[Document version comparisons]
***

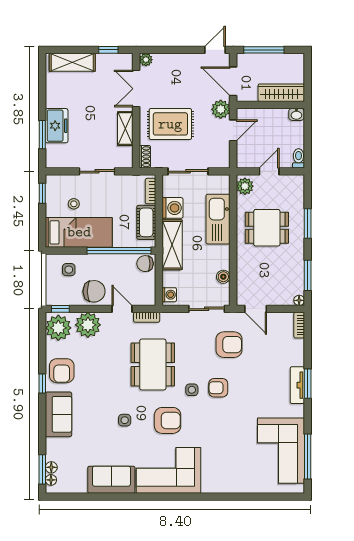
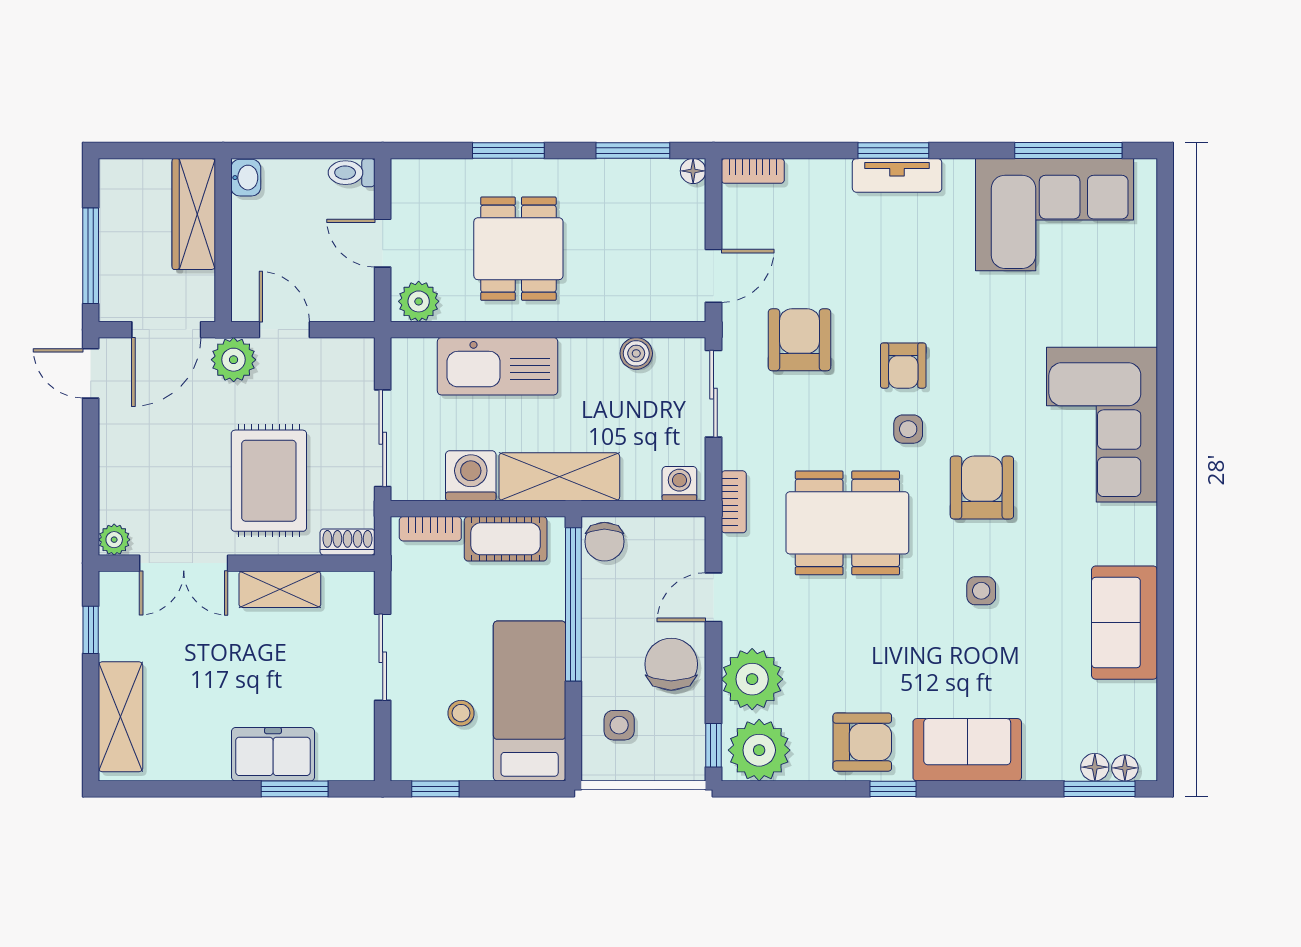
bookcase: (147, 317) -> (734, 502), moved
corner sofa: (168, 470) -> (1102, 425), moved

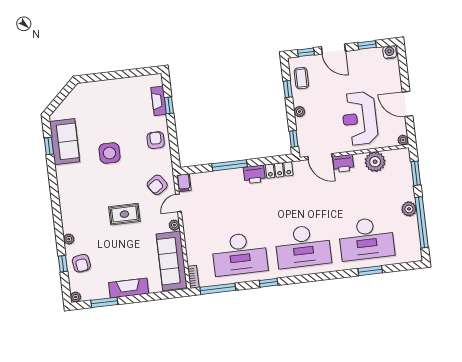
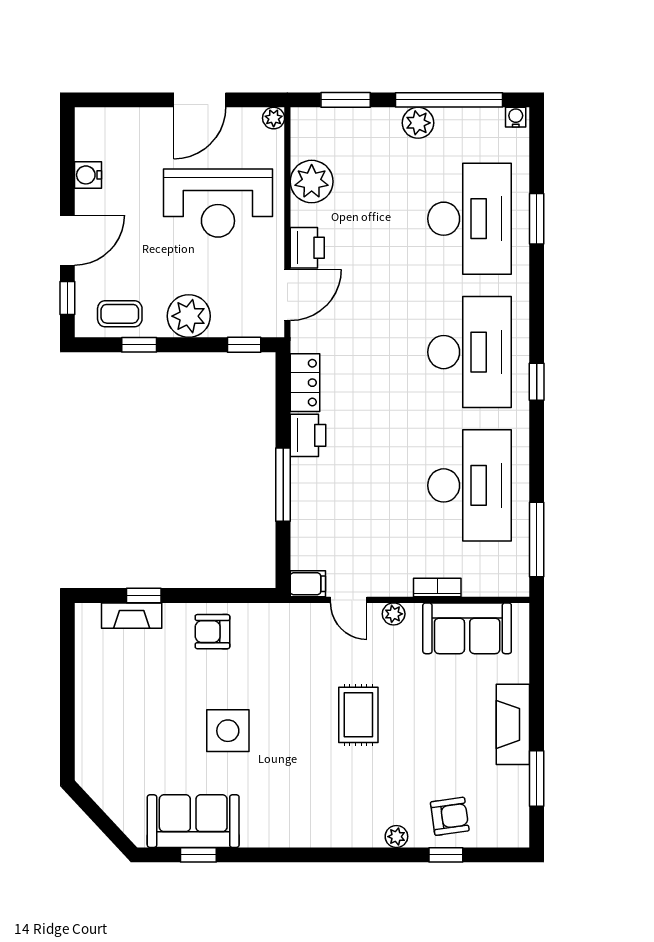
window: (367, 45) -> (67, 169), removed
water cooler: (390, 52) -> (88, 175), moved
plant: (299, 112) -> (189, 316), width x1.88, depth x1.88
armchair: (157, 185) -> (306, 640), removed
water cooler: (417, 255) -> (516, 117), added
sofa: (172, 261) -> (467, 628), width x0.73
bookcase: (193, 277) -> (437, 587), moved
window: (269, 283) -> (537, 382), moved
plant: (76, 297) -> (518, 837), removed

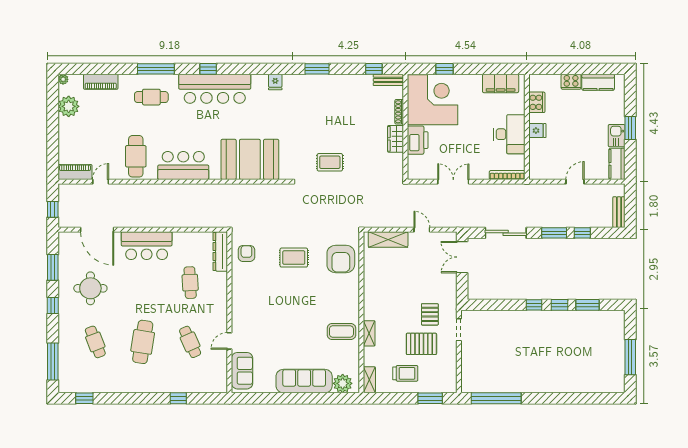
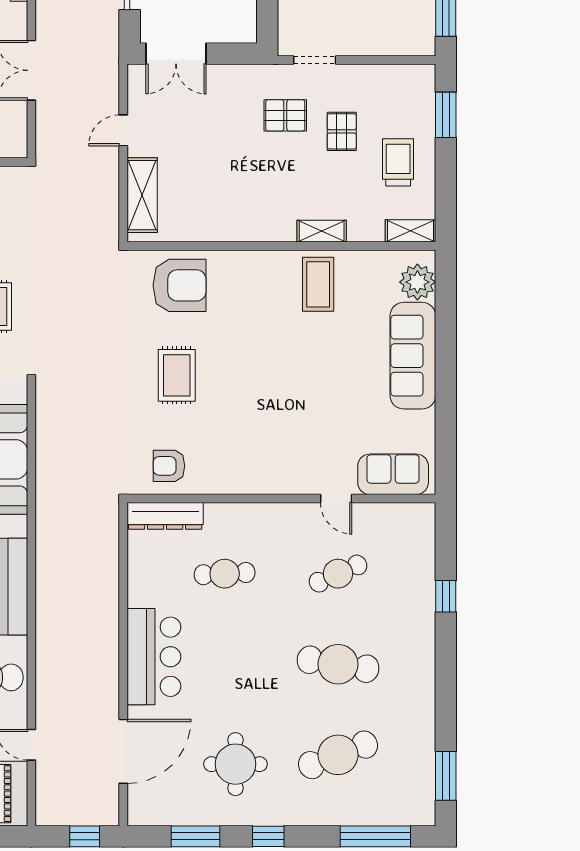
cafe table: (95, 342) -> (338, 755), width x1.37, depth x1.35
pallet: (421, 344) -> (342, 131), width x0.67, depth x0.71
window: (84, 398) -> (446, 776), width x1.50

***

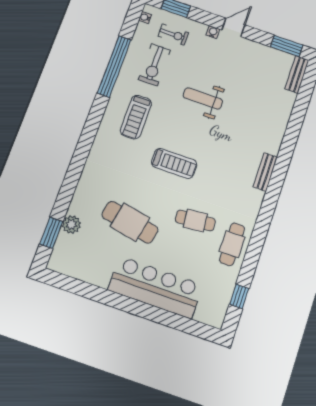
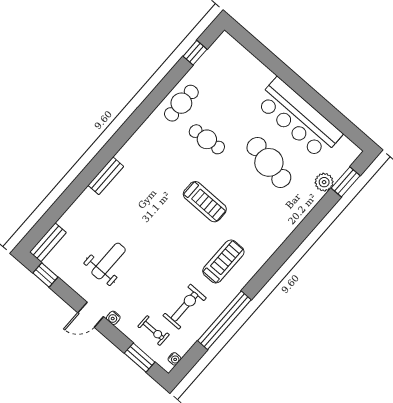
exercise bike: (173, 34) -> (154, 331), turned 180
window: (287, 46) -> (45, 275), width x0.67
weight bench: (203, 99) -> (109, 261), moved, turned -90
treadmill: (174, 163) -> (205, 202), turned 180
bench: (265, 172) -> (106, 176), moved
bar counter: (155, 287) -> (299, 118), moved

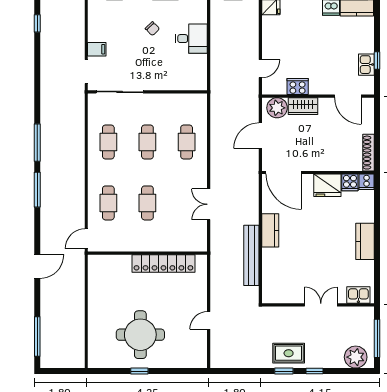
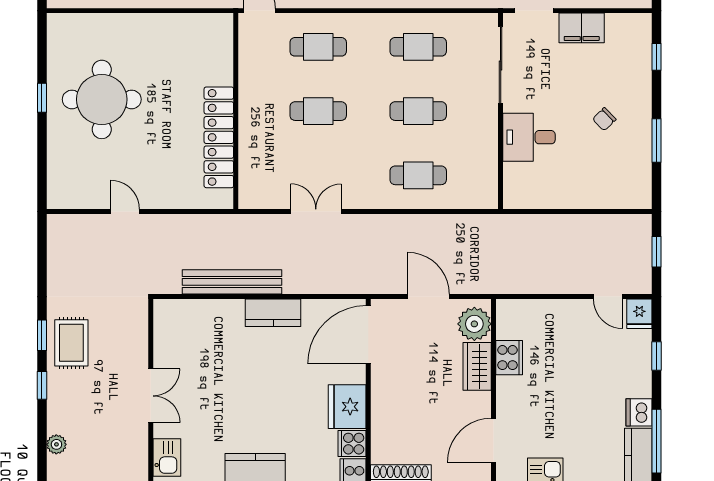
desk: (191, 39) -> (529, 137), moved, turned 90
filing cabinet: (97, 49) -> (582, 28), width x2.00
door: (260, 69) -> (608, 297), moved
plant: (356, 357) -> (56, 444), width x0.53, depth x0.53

***

--- TO-DO ITEM ---
Above are some entries; copy exactly the lines from the line with "water cooler: (417, 255) -> (516, 117), added" through the line with "window: (84, 398) -> (446, 776), width x1.50", both included, but none of the pictures.

--- ANSWER SPACE ---
water cooler: (417, 255) -> (516, 117), added
sofa: (172, 261) -> (467, 628), width x0.73
bookcase: (193, 277) -> (437, 587), moved
window: (269, 283) -> (537, 382), moved
plant: (76, 297) -> (518, 837), removed

cafe table: (95, 342) -> (338, 755), width x1.37, depth x1.35
pallet: (421, 344) -> (342, 131), width x0.67, depth x0.71
window: (84, 398) -> (446, 776), width x1.50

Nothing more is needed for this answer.